## Prompt
Where the data below shows a picture, leave that picture out and copy the rest exactly.

## Extracted records
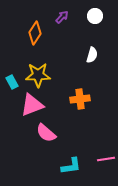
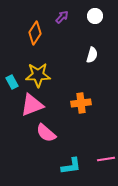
orange cross: moved 1 px right, 4 px down
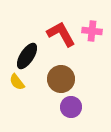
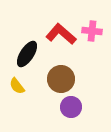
red L-shape: rotated 20 degrees counterclockwise
black ellipse: moved 2 px up
yellow semicircle: moved 4 px down
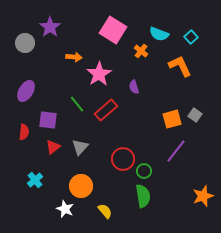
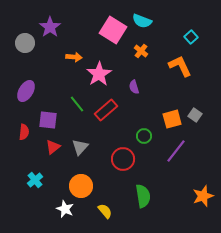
cyan semicircle: moved 17 px left, 13 px up
green circle: moved 35 px up
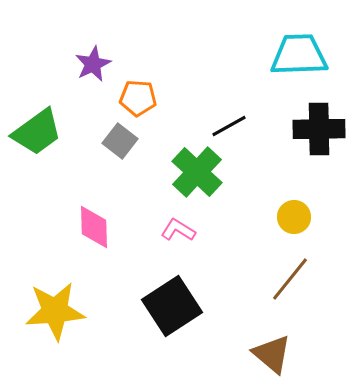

## Answer to this task
orange cross: moved 1 px right, 4 px down
red L-shape: rotated 20 degrees counterclockwise
black ellipse: moved 2 px up
yellow semicircle: moved 4 px down
cyan semicircle: moved 17 px left, 13 px up
green circle: moved 35 px up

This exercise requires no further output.